-- Opening Marker --

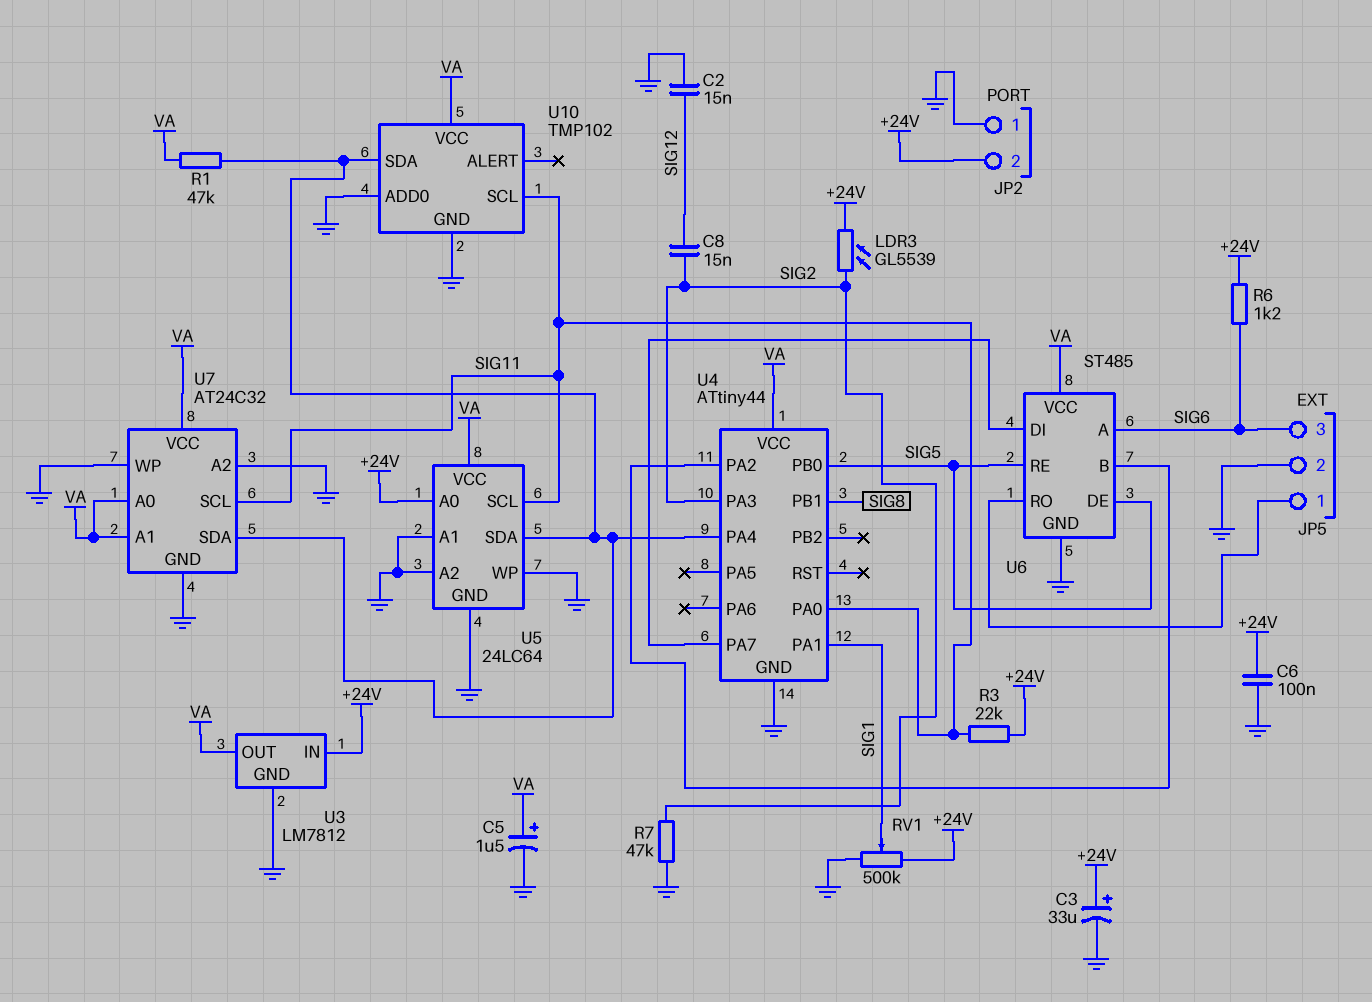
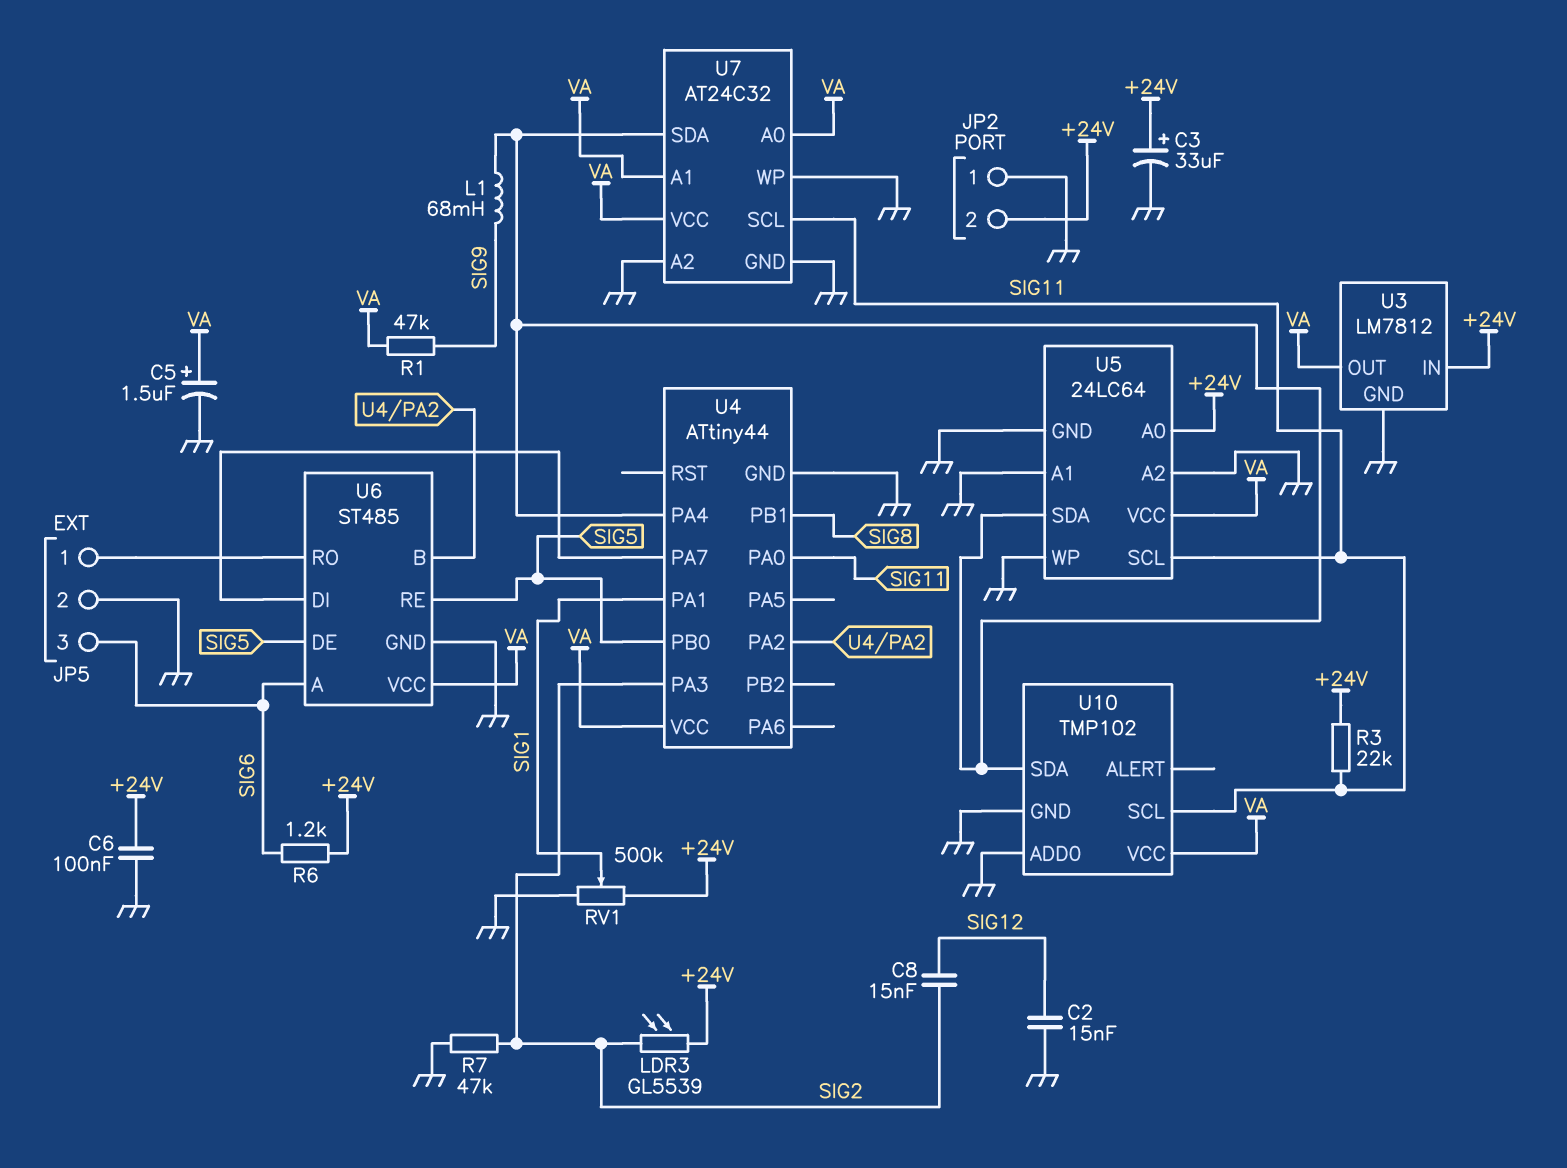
L1: none -> 68mH (SIG9, U4/PA4)
R1: 47k (U4/PA4, VA) -> 47k (SIG9, VA)

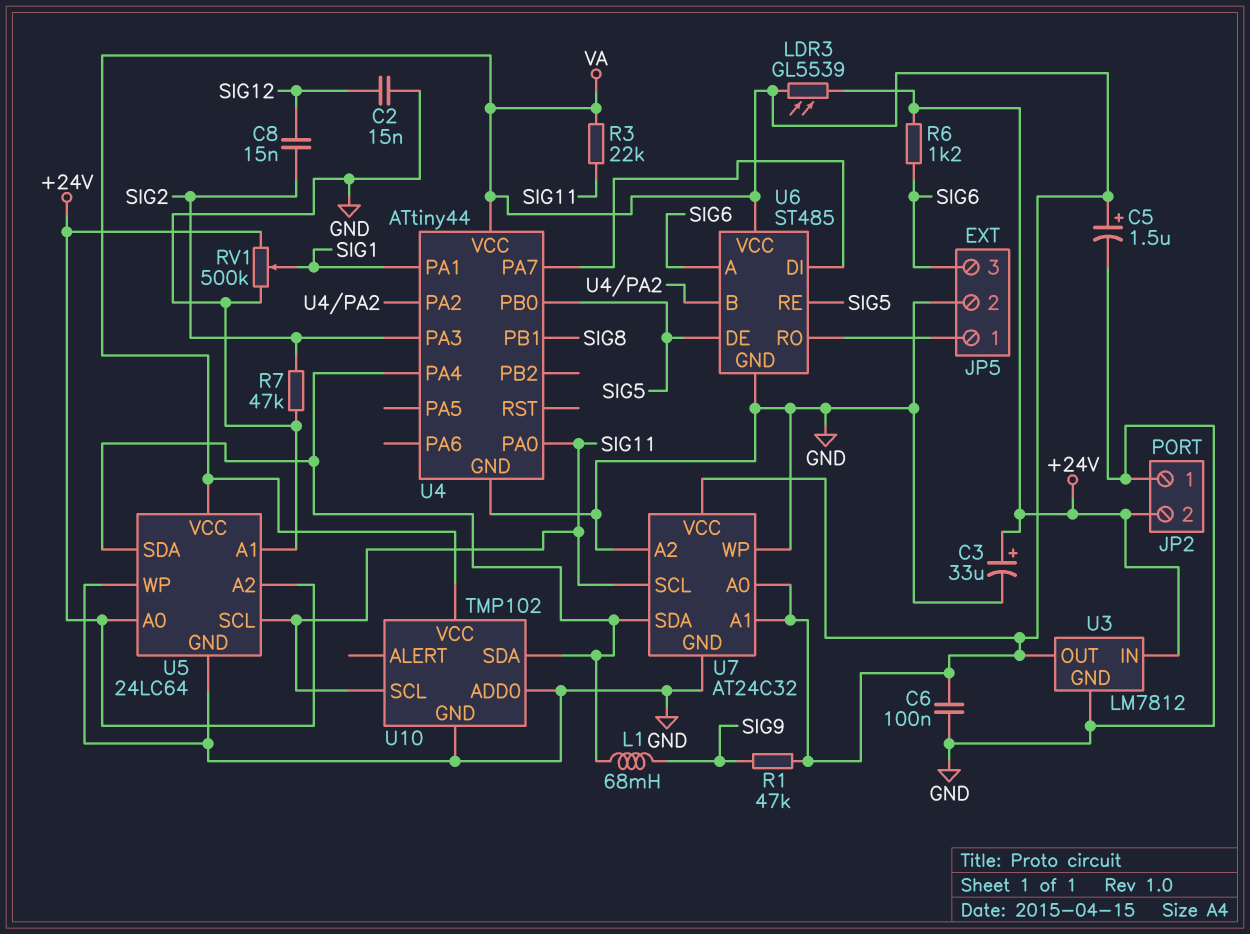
C6: 100nF (+24V, GND) -> 100nF (GND, VA)
LDR3: GL5539 (+24V, SIG2) -> GL5539 (+24V, VA)
R3: 22k (+24V, SIG11) -> 22k (SIG11, VA)
U5 pin A2: GND -> +24V

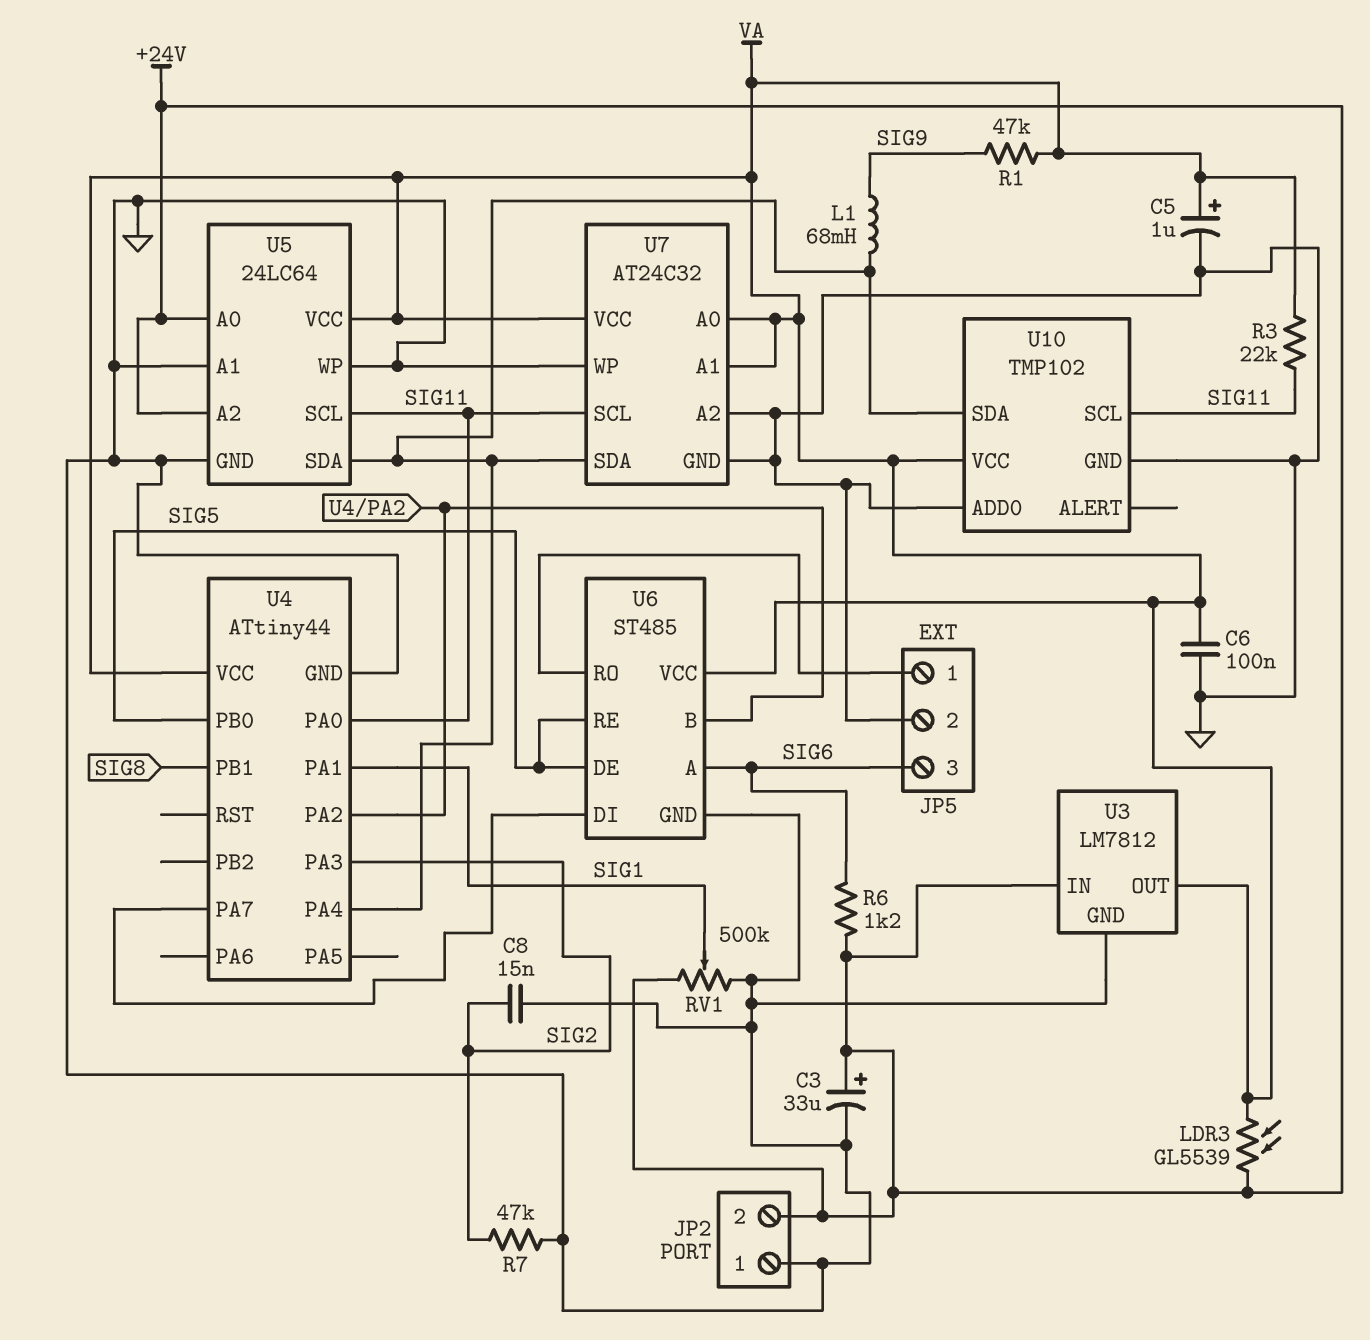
C2: 15nF (GND, SIG12) -> none
C5: 1.5uF (plus VA, minus GND) -> 1uF (plus VA, minus GND)
C8: 15nF (SIG2, SIG12) -> 15nF (GND, SIG2)

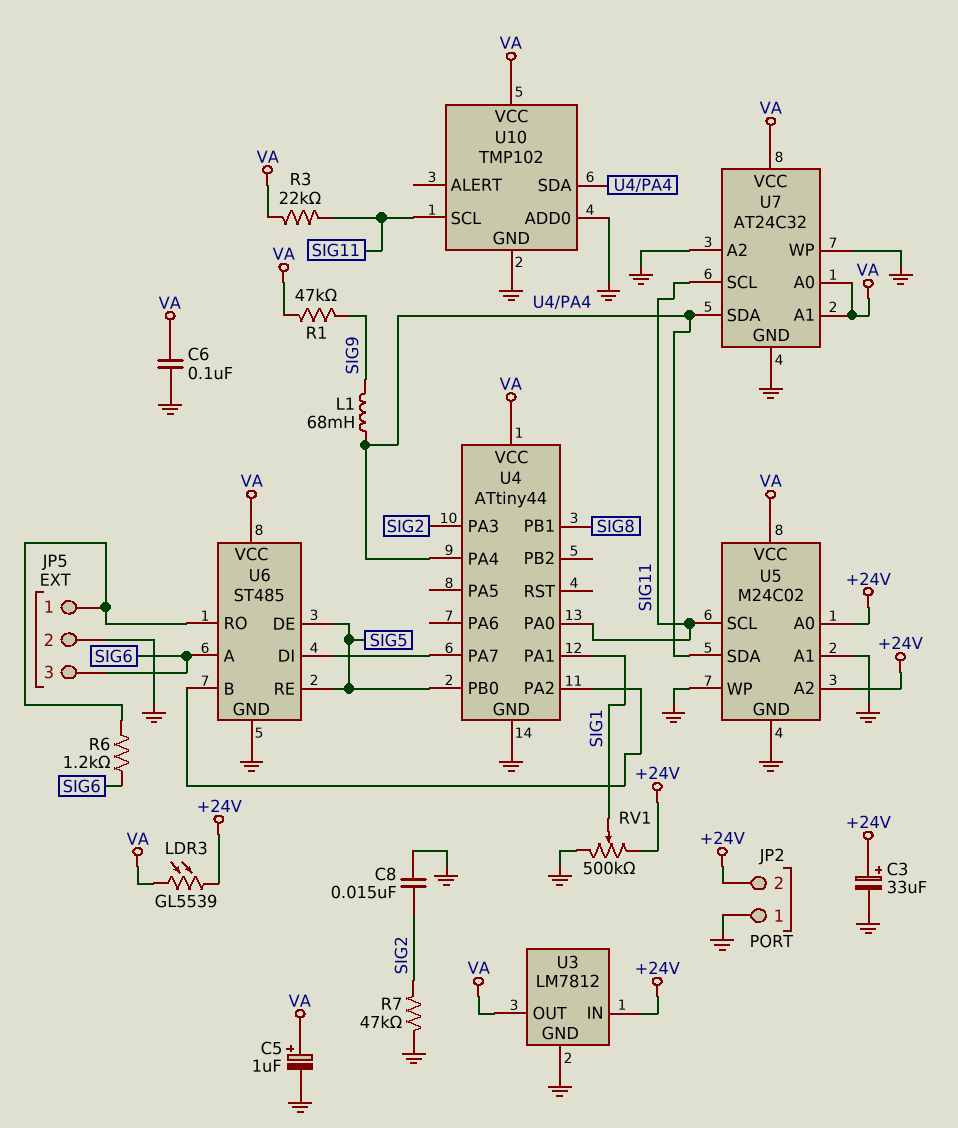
R6: 1.2k (+24V, SIG6) -> 1.2k (JP5/1, SIG6)
U5: 24LC64 -> M24C02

-- Closing Marker --

» Problem
Nothing but an exact copy of the data above, minus its pictures, should appear in the response.

» Task result
L1: none -> 68mH (SIG9, U4/PA4)
R1: 47k (U4/PA4, VA) -> 47k (SIG9, VA)

C6: 100nF (+24V, GND) -> 100nF (GND, VA)
LDR3: GL5539 (+24V, SIG2) -> GL5539 (+24V, VA)
R3: 22k (+24V, SIG11) -> 22k (SIG11, VA)
U5 pin A2: GND -> +24V

C2: 15nF (GND, SIG12) -> none
C5: 1.5uF (plus VA, minus GND) -> 1uF (plus VA, minus GND)
C8: 15nF (SIG2, SIG12) -> 15nF (GND, SIG2)

R6: 1.2k (+24V, SIG6) -> 1.2k (JP5/1, SIG6)
U5: 24LC64 -> M24C02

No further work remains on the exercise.